• [INSTRUCTIONS FOR THE TASK]
Output exactly the lines below, starting with the line that has "tudiru (pink)" and going on through the line that has "[356,223,430,301]", both included, and no other lines.

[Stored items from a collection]
== Segment start ==

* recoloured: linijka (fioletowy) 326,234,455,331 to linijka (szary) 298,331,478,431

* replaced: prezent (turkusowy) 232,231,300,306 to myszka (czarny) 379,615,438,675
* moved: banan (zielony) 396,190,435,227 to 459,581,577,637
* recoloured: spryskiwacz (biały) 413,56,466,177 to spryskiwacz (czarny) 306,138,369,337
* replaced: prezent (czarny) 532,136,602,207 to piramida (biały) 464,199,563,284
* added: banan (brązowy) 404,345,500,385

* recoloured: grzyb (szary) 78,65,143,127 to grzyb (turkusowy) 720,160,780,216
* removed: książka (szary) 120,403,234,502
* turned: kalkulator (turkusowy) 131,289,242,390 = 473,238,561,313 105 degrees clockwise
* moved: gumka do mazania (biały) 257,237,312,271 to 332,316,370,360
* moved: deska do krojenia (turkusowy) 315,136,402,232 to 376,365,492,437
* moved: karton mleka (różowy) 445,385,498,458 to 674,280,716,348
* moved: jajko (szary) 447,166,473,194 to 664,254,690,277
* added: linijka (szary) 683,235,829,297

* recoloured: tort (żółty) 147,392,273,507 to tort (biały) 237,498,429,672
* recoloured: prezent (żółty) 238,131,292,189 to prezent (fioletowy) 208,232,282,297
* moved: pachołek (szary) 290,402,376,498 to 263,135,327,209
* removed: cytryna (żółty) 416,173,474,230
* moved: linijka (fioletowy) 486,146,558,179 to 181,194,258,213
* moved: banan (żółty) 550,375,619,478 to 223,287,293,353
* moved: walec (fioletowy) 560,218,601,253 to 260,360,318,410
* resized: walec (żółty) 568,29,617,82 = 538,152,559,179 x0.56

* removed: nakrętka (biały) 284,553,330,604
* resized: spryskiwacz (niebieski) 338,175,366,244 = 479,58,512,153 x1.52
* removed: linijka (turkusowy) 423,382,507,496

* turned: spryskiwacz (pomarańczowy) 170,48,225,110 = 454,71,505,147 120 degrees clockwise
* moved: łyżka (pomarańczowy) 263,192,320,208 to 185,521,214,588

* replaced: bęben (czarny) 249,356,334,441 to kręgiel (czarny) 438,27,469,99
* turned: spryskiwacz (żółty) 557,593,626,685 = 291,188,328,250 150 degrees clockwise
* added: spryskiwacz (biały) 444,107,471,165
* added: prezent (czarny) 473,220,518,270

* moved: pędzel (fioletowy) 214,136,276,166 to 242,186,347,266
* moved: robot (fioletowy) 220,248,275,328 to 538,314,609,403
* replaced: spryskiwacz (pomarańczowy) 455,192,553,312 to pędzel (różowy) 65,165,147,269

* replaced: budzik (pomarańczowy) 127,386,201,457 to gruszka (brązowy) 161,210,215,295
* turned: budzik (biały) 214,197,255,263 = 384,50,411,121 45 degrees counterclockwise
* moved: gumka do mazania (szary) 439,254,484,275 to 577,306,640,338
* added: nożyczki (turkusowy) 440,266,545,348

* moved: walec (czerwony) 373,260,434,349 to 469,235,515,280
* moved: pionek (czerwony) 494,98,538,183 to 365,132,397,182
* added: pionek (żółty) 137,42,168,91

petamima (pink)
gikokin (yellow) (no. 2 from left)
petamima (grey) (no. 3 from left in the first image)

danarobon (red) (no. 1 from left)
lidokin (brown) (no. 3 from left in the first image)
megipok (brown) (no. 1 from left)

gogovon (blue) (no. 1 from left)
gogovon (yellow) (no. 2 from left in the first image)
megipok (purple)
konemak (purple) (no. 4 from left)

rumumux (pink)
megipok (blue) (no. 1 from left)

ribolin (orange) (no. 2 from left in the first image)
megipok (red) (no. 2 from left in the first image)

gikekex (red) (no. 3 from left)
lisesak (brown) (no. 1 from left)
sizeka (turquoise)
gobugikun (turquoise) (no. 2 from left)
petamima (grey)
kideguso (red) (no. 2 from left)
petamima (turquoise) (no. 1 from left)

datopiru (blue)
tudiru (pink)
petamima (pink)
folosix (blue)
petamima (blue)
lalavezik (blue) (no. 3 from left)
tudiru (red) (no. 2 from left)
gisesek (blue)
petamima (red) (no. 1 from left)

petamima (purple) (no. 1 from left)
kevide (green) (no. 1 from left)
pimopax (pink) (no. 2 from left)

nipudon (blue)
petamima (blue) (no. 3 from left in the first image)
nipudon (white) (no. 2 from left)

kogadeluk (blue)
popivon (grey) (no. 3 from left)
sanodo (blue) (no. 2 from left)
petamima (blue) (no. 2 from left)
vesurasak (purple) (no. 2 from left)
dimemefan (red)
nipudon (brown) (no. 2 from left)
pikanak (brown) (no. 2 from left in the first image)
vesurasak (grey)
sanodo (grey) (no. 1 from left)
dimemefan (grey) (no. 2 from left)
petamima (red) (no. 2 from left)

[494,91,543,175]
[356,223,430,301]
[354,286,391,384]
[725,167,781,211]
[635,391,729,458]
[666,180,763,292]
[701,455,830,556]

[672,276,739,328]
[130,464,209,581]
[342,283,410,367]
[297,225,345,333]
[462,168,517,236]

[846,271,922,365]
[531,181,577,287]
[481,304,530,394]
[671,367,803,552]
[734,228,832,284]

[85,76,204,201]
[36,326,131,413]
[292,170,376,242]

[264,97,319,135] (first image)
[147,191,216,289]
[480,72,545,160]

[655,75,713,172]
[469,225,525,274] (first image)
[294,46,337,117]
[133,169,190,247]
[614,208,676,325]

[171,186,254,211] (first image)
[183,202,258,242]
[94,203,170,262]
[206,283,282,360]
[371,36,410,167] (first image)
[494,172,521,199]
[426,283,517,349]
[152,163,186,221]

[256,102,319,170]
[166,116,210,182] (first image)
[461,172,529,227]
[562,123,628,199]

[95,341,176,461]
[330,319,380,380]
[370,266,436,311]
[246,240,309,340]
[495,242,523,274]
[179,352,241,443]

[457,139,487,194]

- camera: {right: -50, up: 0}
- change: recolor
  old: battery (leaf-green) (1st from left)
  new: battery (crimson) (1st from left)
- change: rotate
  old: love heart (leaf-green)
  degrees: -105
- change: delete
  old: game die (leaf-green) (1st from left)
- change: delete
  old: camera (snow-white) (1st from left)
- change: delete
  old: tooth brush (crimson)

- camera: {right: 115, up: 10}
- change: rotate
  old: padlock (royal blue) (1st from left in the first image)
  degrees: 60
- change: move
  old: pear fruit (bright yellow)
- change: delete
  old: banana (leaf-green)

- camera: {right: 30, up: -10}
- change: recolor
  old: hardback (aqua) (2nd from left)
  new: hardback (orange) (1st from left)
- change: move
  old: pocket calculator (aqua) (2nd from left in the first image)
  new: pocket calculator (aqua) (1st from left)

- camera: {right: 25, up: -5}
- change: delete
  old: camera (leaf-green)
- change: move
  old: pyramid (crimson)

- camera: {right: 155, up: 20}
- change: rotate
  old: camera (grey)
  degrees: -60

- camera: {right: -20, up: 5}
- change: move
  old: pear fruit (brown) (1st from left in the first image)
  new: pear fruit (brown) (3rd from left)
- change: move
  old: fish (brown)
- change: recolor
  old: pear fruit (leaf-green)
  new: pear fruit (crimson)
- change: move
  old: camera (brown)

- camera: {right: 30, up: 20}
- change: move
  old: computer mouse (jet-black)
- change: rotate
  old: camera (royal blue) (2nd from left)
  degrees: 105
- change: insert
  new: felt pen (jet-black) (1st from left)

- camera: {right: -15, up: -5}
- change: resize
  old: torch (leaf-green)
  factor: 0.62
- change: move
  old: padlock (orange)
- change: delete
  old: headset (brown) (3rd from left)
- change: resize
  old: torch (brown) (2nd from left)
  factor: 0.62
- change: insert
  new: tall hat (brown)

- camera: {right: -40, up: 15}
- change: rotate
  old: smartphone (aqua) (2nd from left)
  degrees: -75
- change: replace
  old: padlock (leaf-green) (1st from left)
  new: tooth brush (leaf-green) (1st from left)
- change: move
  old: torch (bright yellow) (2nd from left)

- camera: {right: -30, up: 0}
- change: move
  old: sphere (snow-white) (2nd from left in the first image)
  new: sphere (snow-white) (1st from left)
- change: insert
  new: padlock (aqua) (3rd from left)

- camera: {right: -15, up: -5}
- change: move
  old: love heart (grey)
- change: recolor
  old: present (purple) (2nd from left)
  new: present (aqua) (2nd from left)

== Segment end ==

• [ANSWER FOR THE TASK]
tudiru (pink)
petamima (pink)
folosix (blue)
petamima (blue)
lalavezik (blue) (no. 3 from left)
tudiru (red) (no. 2 from left)
gisesek (blue)
petamima (red) (no. 1 from left)

petamima (purple) (no. 1 from left)
kevide (green) (no. 1 from left)
pimopax (pink) (no. 2 from left)

nipudon (blue)
petamima (blue) (no. 3 from left in the first image)
nipudon (white) (no. 2 from left)

kogadeluk (blue)
popivon (grey) (no. 3 from left)
sanodo (blue) (no. 2 from left)
petamima (blue) (no. 2 from left)
vesurasak (purple) (no. 2 from left)
dimemefan (red)
nipudon (brown) (no. 2 from left)
pikanak (brown) (no. 2 from left in the first image)
vesurasak (grey)
sanodo (grey) (no. 1 from left)
dimemefan (grey) (no. 2 from left)
petamima (red) (no. 2 from left)

[494,91,543,175]
[356,223,430,301]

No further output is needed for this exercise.